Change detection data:
◆ ◆ ◆ ◆ ◆ ◆ ◆

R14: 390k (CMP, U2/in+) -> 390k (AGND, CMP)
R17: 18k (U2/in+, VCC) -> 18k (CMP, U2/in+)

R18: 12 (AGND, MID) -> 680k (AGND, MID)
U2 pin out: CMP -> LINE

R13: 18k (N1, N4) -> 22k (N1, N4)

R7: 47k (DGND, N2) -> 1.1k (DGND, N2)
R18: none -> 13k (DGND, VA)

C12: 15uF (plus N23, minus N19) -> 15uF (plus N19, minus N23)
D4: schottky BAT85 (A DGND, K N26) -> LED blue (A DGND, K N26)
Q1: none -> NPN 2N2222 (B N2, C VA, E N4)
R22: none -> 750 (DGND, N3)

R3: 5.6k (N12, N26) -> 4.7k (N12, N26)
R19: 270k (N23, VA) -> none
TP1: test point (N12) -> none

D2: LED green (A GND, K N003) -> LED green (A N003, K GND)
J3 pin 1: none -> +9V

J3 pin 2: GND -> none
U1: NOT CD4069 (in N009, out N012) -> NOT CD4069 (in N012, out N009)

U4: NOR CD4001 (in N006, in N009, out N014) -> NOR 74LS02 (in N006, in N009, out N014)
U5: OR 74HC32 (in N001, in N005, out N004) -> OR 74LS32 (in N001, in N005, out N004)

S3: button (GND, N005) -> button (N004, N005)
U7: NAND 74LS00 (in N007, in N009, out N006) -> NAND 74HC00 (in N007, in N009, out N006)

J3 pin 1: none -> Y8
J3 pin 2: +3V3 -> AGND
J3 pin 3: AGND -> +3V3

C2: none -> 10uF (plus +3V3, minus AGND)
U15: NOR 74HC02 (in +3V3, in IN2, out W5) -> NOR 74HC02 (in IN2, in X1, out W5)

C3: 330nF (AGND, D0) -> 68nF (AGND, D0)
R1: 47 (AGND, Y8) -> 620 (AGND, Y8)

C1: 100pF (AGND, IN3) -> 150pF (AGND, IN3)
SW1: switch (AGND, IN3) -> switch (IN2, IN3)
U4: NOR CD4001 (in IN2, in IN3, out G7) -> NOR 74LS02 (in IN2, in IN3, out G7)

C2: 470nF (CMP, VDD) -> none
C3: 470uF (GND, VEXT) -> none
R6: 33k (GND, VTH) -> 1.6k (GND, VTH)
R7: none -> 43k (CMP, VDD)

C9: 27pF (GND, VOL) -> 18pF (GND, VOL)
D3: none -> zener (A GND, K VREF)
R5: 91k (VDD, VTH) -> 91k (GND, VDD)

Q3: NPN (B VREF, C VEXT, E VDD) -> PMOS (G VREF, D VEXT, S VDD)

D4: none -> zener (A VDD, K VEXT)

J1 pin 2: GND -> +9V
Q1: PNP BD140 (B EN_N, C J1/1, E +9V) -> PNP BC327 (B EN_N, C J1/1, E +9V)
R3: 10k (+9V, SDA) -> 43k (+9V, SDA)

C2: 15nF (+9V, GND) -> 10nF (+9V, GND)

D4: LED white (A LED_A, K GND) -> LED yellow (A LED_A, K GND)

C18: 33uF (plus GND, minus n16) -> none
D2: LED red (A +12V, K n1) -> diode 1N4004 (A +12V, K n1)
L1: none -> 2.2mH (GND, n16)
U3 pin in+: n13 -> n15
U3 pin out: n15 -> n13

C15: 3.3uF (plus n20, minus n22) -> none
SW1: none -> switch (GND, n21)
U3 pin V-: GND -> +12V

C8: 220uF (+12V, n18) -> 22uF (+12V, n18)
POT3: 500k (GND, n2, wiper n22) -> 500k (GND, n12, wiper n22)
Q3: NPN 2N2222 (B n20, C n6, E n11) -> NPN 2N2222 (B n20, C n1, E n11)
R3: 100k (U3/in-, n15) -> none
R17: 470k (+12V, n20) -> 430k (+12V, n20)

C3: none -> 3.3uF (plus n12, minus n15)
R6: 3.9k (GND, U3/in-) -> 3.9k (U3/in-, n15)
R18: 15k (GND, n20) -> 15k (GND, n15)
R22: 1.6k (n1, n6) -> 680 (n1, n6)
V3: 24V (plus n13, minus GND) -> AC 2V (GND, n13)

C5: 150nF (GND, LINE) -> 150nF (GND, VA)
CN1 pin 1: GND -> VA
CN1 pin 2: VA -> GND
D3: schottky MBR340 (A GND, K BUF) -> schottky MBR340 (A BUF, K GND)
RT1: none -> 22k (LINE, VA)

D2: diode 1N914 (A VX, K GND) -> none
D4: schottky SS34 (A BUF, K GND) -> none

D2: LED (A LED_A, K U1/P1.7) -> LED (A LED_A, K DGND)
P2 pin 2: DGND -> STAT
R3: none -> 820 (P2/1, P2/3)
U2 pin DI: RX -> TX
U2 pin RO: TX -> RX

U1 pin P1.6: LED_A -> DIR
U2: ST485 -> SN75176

◆ ◆ ◆ ◆ ◆ ◆ ◆

_Instructions for the task:_ When you reach the line holding "U7: NAND 74LS00" in the records above, begin reproducing exactly, stop after the line holding "C1: 100pF (AGND, IN3) -> 150pF (AGND, IN3)", and output nothing else.

_Exercise response:_
U7: NAND 74LS00 (in N007, in N009, out N006) -> NAND 74HC00 (in N007, in N009, out N006)

J3 pin 1: none -> Y8
J3 pin 2: +3V3 -> AGND
J3 pin 3: AGND -> +3V3

C2: none -> 10uF (plus +3V3, minus AGND)
U15: NOR 74HC02 (in +3V3, in IN2, out W5) -> NOR 74HC02 (in IN2, in X1, out W5)

C3: 330nF (AGND, D0) -> 68nF (AGND, D0)
R1: 47 (AGND, Y8) -> 620 (AGND, Y8)

C1: 100pF (AGND, IN3) -> 150pF (AGND, IN3)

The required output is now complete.